DATA SHOWN
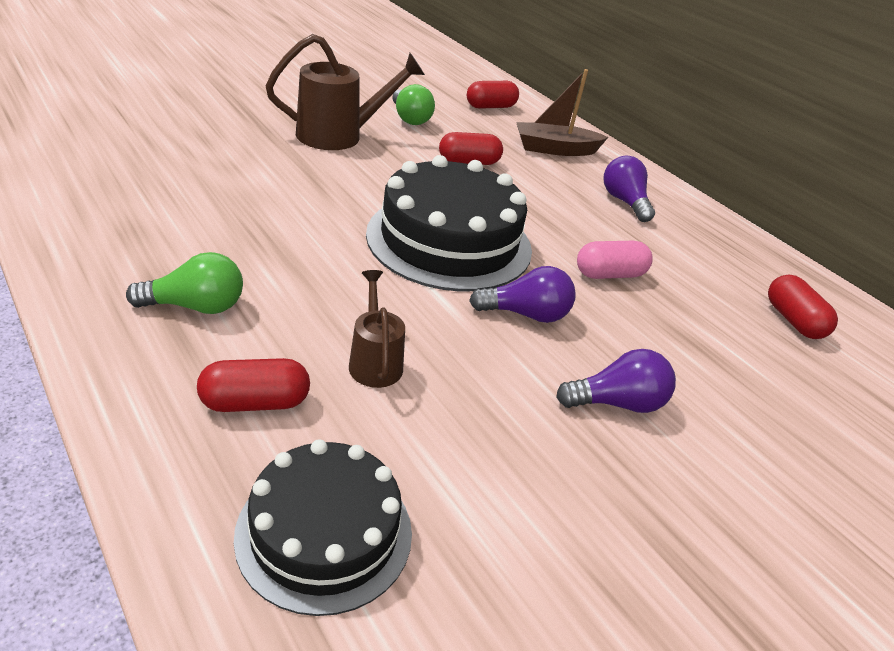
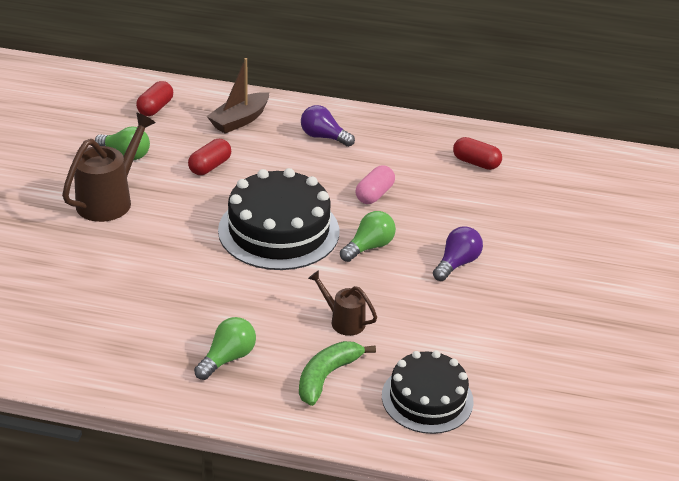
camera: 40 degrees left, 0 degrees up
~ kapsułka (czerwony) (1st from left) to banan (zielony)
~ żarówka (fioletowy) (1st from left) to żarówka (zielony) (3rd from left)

WORK INSTRUCTION
Which lines in the material above include the string "zielony"? Pull them out.

ANSWER TO THE PROBLEM
~ kapsułka (czerwony) (1st from left) to banan (zielony)
~ żarówka (fioletowy) (1st from left) to żarówka (zielony) (3rd from left)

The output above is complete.